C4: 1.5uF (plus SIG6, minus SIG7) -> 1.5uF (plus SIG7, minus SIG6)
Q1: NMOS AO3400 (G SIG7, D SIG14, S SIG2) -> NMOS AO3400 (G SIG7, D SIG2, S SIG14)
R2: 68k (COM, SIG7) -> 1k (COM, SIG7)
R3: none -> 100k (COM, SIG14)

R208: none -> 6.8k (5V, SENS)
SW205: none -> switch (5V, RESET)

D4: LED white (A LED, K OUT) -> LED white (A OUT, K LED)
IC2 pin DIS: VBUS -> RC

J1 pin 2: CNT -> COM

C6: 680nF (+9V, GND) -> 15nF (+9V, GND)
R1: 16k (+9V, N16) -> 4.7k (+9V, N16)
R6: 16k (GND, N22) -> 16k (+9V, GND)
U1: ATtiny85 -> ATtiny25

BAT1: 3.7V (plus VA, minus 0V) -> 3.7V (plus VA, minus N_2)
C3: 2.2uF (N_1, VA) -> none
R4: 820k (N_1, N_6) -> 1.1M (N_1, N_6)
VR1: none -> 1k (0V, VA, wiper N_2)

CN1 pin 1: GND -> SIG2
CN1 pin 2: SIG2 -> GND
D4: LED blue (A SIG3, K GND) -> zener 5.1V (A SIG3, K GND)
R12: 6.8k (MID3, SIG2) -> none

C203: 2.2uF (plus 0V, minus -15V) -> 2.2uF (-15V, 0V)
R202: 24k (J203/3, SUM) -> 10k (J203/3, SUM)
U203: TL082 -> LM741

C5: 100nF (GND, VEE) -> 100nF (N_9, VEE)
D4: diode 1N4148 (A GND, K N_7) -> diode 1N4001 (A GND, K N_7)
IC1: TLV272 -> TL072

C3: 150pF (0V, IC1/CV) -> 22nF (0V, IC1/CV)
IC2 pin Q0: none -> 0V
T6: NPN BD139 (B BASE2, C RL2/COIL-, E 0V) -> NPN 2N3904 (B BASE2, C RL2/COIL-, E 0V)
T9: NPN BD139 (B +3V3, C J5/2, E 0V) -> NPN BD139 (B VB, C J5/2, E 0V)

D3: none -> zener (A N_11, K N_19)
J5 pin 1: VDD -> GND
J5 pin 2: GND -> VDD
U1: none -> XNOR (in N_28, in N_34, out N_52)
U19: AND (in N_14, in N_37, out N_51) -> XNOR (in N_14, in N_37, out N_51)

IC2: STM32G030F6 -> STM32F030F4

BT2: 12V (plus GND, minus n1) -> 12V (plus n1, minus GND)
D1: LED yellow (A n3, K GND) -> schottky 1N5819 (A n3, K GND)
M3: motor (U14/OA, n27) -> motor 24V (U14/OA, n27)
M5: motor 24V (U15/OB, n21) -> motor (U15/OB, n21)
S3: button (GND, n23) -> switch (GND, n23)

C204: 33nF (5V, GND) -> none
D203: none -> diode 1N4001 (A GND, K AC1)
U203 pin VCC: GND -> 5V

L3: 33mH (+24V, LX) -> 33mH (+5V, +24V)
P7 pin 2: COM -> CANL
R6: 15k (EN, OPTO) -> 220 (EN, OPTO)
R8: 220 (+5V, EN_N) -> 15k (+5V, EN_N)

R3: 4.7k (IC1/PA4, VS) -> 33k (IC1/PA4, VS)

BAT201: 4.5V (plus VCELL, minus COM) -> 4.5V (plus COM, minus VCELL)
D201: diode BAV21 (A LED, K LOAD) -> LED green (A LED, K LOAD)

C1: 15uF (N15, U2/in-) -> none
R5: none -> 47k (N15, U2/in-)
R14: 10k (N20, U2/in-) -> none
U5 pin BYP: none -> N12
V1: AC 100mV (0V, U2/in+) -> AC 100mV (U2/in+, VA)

┄┄┄┄┄┄

WHAT YOU SHOULD DO:
Each entry above must be repeated word for word.

OUTPUT OF THE EXERCISE:
C4: 1.5uF (plus SIG6, minus SIG7) -> 1.5uF (plus SIG7, minus SIG6)
Q1: NMOS AO3400 (G SIG7, D SIG14, S SIG2) -> NMOS AO3400 (G SIG7, D SIG2, S SIG14)
R2: 68k (COM, SIG7) -> 1k (COM, SIG7)
R3: none -> 100k (COM, SIG14)

R208: none -> 6.8k (5V, SENS)
SW205: none -> switch (5V, RESET)

D4: LED white (A LED, K OUT) -> LED white (A OUT, K LED)
IC2 pin DIS: VBUS -> RC

J1 pin 2: CNT -> COM

C6: 680nF (+9V, GND) -> 15nF (+9V, GND)
R1: 16k (+9V, N16) -> 4.7k (+9V, N16)
R6: 16k (GND, N22) -> 16k (+9V, GND)
U1: ATtiny85 -> ATtiny25

BAT1: 3.7V (plus VA, minus 0V) -> 3.7V (plus VA, minus N_2)
C3: 2.2uF (N_1, VA) -> none
R4: 820k (N_1, N_6) -> 1.1M (N_1, N_6)
VR1: none -> 1k (0V, VA, wiper N_2)

CN1 pin 1: GND -> SIG2
CN1 pin 2: SIG2 -> GND
D4: LED blue (A SIG3, K GND) -> zener 5.1V (A SIG3, K GND)
R12: 6.8k (MID3, SIG2) -> none

C203: 2.2uF (plus 0V, minus -15V) -> 2.2uF (-15V, 0V)
R202: 24k (J203/3, SUM) -> 10k (J203/3, SUM)
U203: TL082 -> LM741

C5: 100nF (GND, VEE) -> 100nF (N_9, VEE)
D4: diode 1N4148 (A GND, K N_7) -> diode 1N4001 (A GND, K N_7)
IC1: TLV272 -> TL072

C3: 150pF (0V, IC1/CV) -> 22nF (0V, IC1/CV)
IC2 pin Q0: none -> 0V
T6: NPN BD139 (B BASE2, C RL2/COIL-, E 0V) -> NPN 2N3904 (B BASE2, C RL2/COIL-, E 0V)
T9: NPN BD139 (B +3V3, C J5/2, E 0V) -> NPN BD139 (B VB, C J5/2, E 0V)

D3: none -> zener (A N_11, K N_19)
J5 pin 1: VDD -> GND
J5 pin 2: GND -> VDD
U1: none -> XNOR (in N_28, in N_34, out N_52)
U19: AND (in N_14, in N_37, out N_51) -> XNOR (in N_14, in N_37, out N_51)

IC2: STM32G030F6 -> STM32F030F4

BT2: 12V (plus GND, minus n1) -> 12V (plus n1, minus GND)
D1: LED yellow (A n3, K GND) -> schottky 1N5819 (A n3, K GND)
M3: motor (U14/OA, n27) -> motor 24V (U14/OA, n27)
M5: motor 24V (U15/OB, n21) -> motor (U15/OB, n21)
S3: button (GND, n23) -> switch (GND, n23)

C204: 33nF (5V, GND) -> none
D203: none -> diode 1N4001 (A GND, K AC1)
U203 pin VCC: GND -> 5V

L3: 33mH (+24V, LX) -> 33mH (+5V, +24V)
P7 pin 2: COM -> CANL
R6: 15k (EN, OPTO) -> 220 (EN, OPTO)
R8: 220 (+5V, EN_N) -> 15k (+5V, EN_N)

R3: 4.7k (IC1/PA4, VS) -> 33k (IC1/PA4, VS)

BAT201: 4.5V (plus VCELL, minus COM) -> 4.5V (plus COM, minus VCELL)
D201: diode BAV21 (A LED, K LOAD) -> LED green (A LED, K LOAD)

C1: 15uF (N15, U2/in-) -> none
R5: none -> 47k (N15, U2/in-)
R14: 10k (N20, U2/in-) -> none
U5 pin BYP: none -> N12
V1: AC 100mV (0V, U2/in+) -> AC 100mV (U2/in+, VA)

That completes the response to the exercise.